(Work required) Rewrite the text lines of the data below, swapping each "yellow" for "gold" and keeping everything else unchanged. Leave out the pictures.

(Provided information)
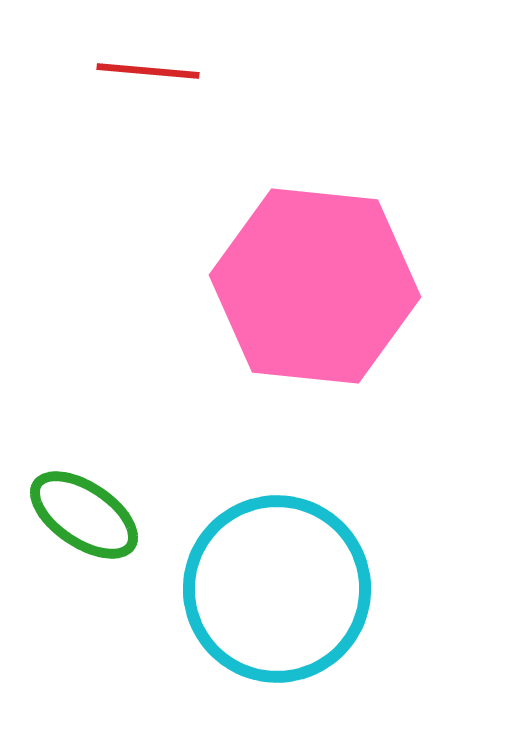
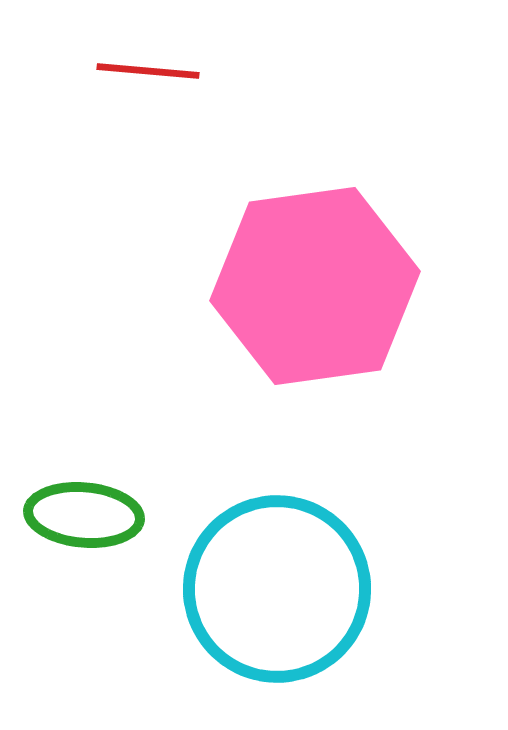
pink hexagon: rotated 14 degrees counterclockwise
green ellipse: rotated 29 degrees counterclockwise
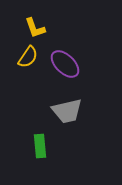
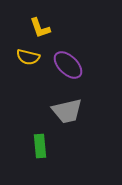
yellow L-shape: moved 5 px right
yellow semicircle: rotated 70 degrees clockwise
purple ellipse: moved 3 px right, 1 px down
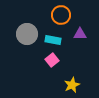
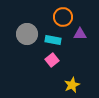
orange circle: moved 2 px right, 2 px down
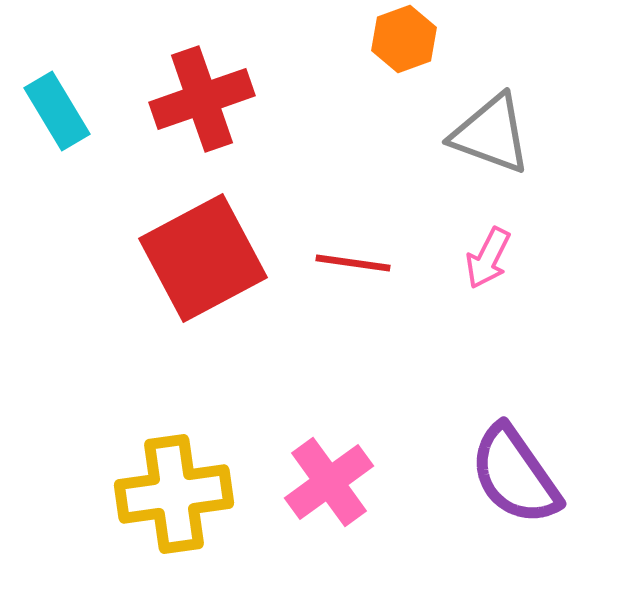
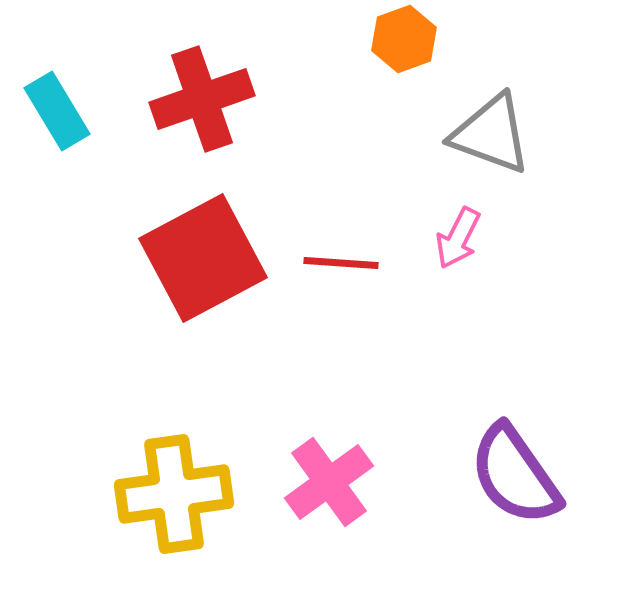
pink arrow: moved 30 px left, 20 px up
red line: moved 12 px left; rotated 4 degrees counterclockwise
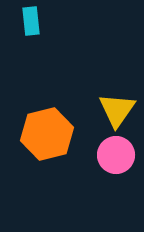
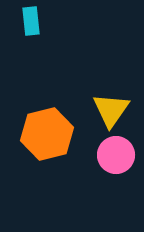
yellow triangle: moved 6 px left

(Complete output)
pink hexagon: rotated 14 degrees counterclockwise
green ellipse: rotated 29 degrees counterclockwise
gold L-shape: moved 5 px right
gold semicircle: rotated 70 degrees clockwise
purple ellipse: moved 3 px right, 1 px down
orange circle: moved 2 px right, 2 px down
pink arrow: moved 30 px left, 20 px up
red line: moved 12 px left; rotated 4 degrees counterclockwise
gold triangle: moved 6 px left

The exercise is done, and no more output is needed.